Entries provided:
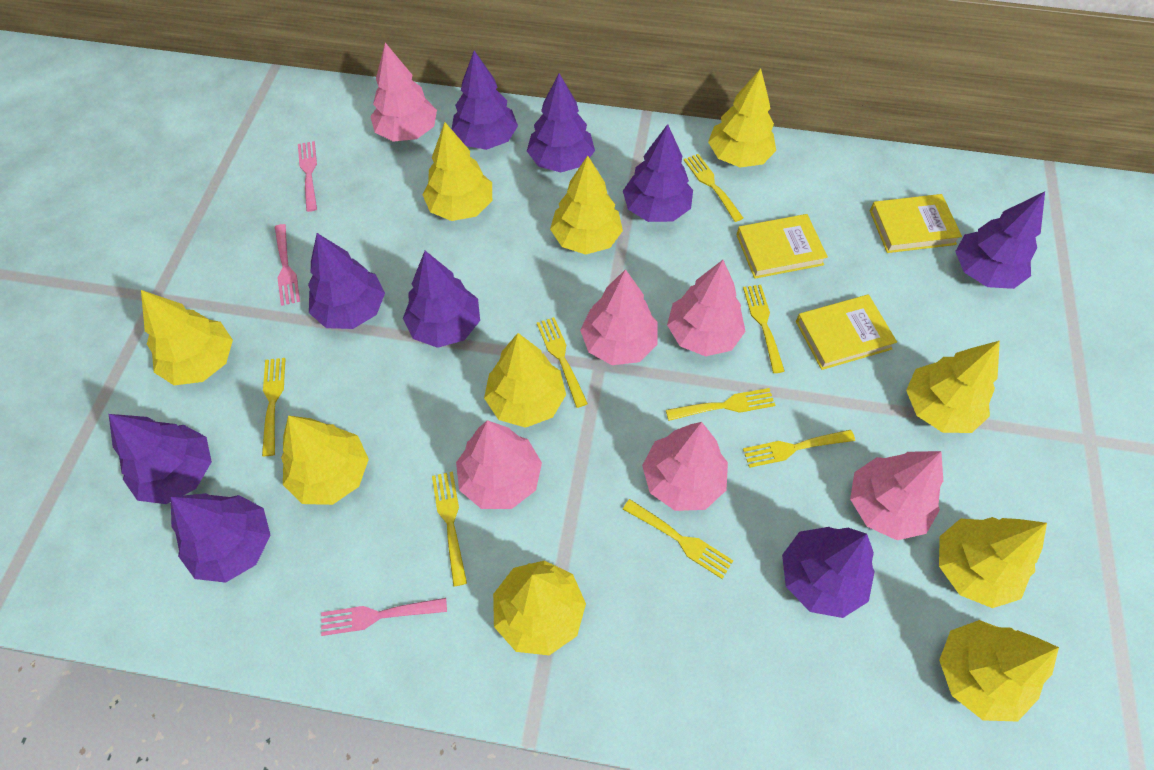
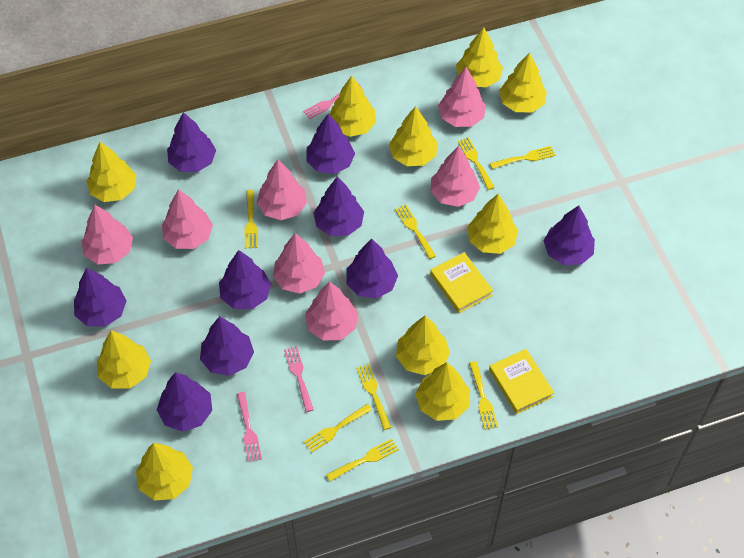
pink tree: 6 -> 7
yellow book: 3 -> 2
---
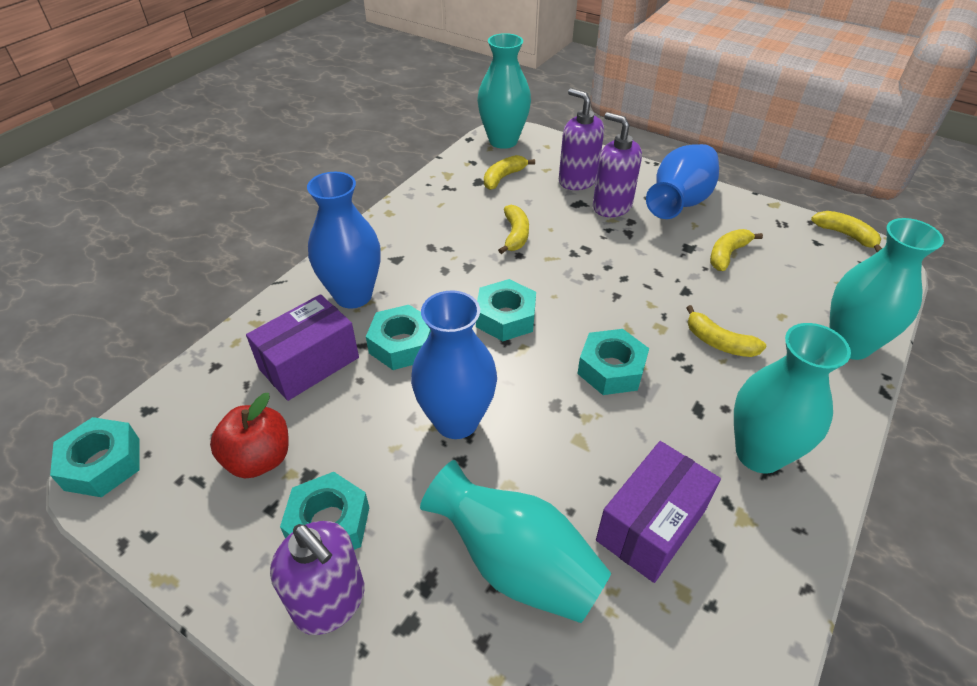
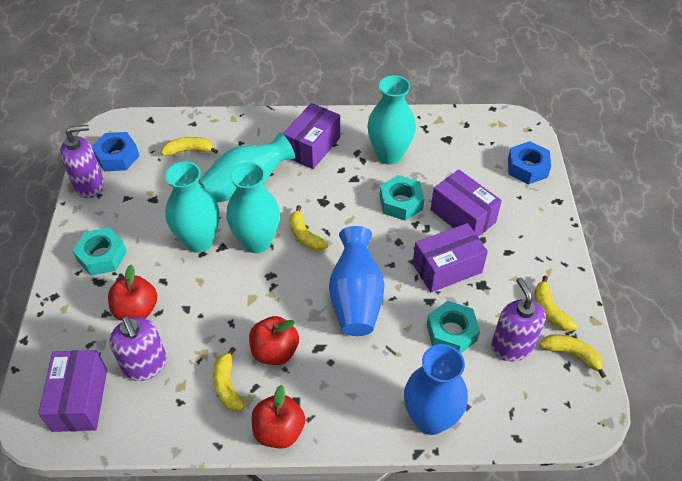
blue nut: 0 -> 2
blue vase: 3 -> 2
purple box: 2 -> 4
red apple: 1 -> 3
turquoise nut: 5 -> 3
--
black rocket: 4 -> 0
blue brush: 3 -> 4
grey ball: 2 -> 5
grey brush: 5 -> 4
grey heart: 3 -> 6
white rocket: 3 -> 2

What is expected: All lines above from the one holding "blue vase: 3 -> 2" to the one holding "turquoise nut: 5 -> 3", inclusive, are to be copied exactly; no other line is wanted.

Exercise response:
blue vase: 3 -> 2
purple box: 2 -> 4
red apple: 1 -> 3
turquoise nut: 5 -> 3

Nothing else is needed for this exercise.